── Data excerpts ──
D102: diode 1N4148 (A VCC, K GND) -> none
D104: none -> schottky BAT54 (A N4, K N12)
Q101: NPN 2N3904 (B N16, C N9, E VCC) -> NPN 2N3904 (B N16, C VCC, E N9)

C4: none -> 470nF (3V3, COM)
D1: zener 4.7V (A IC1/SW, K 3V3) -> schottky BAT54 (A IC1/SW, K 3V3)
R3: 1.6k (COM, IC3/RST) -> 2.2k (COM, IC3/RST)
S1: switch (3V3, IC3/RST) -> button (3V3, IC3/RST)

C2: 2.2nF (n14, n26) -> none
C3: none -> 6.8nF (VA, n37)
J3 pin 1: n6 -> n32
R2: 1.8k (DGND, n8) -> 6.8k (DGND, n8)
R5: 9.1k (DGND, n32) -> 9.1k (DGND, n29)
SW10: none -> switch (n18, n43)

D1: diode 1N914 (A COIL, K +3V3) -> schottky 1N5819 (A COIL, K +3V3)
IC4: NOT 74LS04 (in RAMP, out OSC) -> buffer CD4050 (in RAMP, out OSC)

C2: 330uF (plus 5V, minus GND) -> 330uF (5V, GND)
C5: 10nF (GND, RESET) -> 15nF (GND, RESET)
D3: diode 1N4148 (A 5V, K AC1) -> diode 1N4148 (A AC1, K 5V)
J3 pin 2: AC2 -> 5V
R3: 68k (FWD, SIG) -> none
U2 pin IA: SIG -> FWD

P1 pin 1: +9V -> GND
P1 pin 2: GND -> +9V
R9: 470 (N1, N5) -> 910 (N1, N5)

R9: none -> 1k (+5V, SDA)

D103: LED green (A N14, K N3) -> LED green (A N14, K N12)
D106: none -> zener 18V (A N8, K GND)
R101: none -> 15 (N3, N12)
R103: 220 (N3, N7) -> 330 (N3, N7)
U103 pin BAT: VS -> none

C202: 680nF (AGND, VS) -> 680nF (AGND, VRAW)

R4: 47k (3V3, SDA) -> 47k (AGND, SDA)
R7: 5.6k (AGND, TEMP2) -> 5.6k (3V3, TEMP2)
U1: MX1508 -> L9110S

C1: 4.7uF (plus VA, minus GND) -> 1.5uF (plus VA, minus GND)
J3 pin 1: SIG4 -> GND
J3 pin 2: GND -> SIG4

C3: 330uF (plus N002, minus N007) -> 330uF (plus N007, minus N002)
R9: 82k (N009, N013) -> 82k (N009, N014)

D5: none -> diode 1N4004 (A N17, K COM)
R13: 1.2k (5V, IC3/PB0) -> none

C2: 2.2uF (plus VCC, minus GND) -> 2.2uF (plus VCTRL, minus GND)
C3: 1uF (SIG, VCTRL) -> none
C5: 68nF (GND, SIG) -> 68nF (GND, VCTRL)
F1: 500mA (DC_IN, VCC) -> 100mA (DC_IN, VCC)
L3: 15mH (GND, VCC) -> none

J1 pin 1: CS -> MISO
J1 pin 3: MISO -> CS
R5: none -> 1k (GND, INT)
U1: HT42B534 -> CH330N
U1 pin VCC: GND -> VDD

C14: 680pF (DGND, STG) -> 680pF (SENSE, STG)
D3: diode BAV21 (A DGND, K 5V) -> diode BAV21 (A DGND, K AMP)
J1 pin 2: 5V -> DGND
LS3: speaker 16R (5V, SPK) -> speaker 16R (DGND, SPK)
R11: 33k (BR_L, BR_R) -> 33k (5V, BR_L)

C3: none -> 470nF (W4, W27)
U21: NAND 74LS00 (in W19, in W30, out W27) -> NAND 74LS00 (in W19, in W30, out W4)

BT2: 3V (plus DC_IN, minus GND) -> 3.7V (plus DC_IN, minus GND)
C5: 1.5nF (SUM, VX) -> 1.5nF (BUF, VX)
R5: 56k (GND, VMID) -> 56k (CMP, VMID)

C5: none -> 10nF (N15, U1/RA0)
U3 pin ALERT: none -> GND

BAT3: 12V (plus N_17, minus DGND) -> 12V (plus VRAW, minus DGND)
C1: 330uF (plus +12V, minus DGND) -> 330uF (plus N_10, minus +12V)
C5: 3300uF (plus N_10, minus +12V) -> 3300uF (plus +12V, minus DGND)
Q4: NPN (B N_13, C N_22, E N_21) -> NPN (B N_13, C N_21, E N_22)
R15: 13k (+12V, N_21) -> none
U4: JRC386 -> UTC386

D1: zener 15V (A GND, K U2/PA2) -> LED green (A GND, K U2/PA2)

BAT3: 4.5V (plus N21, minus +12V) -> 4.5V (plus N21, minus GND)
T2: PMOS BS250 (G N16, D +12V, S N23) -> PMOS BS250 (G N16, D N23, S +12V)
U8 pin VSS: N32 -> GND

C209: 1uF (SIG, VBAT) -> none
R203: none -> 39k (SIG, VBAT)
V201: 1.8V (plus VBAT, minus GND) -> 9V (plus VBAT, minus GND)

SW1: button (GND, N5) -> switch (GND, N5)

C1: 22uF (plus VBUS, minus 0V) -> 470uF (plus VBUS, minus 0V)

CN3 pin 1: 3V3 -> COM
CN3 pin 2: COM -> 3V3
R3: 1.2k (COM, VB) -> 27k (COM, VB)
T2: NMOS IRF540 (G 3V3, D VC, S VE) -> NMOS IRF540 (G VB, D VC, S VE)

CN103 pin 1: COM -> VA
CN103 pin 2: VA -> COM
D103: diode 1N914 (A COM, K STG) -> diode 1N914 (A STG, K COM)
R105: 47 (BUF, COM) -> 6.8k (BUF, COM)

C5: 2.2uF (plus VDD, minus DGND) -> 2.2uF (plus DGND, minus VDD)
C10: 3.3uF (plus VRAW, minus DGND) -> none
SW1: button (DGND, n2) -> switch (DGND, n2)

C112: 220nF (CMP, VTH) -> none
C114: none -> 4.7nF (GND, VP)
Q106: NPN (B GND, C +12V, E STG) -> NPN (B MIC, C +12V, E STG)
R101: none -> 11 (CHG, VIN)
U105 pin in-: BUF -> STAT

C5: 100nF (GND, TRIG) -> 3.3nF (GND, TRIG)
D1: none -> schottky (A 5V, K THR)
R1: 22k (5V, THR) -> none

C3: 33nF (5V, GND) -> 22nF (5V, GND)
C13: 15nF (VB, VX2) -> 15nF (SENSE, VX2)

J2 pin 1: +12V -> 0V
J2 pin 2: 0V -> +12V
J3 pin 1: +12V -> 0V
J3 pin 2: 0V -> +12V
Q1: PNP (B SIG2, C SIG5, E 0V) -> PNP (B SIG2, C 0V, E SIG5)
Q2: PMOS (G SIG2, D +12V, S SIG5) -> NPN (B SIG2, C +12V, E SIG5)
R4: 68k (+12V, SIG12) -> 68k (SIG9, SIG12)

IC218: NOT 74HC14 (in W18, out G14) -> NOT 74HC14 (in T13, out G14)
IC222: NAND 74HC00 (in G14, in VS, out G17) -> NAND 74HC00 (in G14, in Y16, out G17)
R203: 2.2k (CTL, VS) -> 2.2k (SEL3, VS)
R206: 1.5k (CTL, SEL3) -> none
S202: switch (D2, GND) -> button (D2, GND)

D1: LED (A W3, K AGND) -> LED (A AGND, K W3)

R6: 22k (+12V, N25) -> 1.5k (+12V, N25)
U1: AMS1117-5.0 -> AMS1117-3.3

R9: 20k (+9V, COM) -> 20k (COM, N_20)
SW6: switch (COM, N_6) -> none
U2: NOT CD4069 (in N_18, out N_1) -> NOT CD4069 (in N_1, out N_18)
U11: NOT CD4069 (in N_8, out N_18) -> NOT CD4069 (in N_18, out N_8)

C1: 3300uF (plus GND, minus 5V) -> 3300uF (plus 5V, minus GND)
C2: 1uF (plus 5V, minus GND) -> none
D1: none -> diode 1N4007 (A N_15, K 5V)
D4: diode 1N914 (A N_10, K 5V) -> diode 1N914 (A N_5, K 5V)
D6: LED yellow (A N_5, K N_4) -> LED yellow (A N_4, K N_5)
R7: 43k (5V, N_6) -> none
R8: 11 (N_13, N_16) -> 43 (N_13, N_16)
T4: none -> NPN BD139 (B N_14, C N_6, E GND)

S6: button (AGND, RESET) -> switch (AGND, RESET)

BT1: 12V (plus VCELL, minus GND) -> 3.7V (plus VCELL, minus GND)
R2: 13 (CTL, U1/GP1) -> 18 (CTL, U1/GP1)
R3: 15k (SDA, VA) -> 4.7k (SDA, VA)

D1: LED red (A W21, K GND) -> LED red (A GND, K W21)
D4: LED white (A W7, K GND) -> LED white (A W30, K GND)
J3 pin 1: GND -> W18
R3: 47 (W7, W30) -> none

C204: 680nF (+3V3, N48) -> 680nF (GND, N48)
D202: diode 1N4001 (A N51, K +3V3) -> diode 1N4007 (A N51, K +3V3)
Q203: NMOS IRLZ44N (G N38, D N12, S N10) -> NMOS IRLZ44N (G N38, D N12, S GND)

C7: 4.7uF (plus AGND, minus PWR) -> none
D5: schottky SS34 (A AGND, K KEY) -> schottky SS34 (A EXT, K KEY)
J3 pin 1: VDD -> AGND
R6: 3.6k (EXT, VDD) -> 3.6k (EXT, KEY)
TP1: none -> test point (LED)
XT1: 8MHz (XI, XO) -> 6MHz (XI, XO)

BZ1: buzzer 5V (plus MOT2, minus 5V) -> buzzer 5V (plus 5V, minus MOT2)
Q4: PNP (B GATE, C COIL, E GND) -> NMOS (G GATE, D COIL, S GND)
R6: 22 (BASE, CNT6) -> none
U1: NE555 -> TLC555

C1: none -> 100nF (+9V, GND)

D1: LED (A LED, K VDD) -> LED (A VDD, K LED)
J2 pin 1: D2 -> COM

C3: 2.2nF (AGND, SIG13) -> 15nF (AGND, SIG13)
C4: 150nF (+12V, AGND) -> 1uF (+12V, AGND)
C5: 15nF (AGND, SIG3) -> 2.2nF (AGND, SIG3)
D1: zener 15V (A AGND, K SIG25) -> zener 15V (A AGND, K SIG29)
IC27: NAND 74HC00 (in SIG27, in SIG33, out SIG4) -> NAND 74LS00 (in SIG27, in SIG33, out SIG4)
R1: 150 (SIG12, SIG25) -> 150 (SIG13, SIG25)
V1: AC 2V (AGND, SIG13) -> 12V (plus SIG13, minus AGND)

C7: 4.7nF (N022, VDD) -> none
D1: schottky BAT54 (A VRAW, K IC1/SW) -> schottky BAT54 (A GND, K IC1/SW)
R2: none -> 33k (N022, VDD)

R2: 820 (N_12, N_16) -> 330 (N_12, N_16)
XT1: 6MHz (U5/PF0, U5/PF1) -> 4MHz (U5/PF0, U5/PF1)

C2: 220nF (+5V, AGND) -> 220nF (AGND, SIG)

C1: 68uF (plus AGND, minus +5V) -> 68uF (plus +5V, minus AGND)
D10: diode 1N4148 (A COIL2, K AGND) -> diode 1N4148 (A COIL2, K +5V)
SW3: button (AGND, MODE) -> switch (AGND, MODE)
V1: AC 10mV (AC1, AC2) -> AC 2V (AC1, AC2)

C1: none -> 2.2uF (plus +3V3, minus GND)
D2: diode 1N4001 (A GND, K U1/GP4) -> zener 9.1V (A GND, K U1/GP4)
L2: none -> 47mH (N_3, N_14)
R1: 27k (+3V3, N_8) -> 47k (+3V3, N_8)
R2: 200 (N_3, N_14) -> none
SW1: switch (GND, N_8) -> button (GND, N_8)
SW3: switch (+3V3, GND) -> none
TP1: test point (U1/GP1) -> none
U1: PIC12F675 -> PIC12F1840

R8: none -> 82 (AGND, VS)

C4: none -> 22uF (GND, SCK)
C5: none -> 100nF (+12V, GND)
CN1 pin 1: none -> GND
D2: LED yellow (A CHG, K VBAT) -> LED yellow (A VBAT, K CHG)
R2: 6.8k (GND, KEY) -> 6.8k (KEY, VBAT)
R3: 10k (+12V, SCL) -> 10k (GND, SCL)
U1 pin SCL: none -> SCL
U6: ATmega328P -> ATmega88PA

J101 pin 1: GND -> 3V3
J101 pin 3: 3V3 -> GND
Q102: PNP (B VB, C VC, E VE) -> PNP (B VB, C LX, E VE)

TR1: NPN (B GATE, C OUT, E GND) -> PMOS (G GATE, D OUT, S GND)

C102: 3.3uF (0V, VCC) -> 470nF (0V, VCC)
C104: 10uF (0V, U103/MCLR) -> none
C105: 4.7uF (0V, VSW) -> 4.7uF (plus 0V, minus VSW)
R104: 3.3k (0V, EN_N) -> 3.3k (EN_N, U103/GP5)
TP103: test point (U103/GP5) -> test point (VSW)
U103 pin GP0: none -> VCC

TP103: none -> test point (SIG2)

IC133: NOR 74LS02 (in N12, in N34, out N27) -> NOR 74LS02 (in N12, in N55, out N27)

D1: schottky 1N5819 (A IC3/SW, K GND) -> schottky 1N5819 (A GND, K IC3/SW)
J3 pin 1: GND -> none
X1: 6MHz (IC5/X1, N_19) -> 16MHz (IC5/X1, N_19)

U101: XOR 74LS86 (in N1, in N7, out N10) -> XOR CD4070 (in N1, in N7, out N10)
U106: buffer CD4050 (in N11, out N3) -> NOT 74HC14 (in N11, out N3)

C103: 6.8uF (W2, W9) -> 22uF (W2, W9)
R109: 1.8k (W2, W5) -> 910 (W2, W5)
───
** Exercise requirements **
Copy the records above exactly, beginning at the line that contains "C1: 4.7uF (plus" and stopping after the line that contains "C3: 1uF (SIG, VCTRL) -> none".

** Answer area **
C1: 4.7uF (plus VA, minus GND) -> 1.5uF (plus VA, minus GND)
J3 pin 1: SIG4 -> GND
J3 pin 2: GND -> SIG4

C3: 330uF (plus N002, minus N007) -> 330uF (plus N007, minus N002)
R9: 82k (N009, N013) -> 82k (N009, N014)

D5: none -> diode 1N4004 (A N17, K COM)
R13: 1.2k (5V, IC3/PB0) -> none

C2: 2.2uF (plus VCC, minus GND) -> 2.2uF (plus VCTRL, minus GND)
C3: 1uF (SIG, VCTRL) -> none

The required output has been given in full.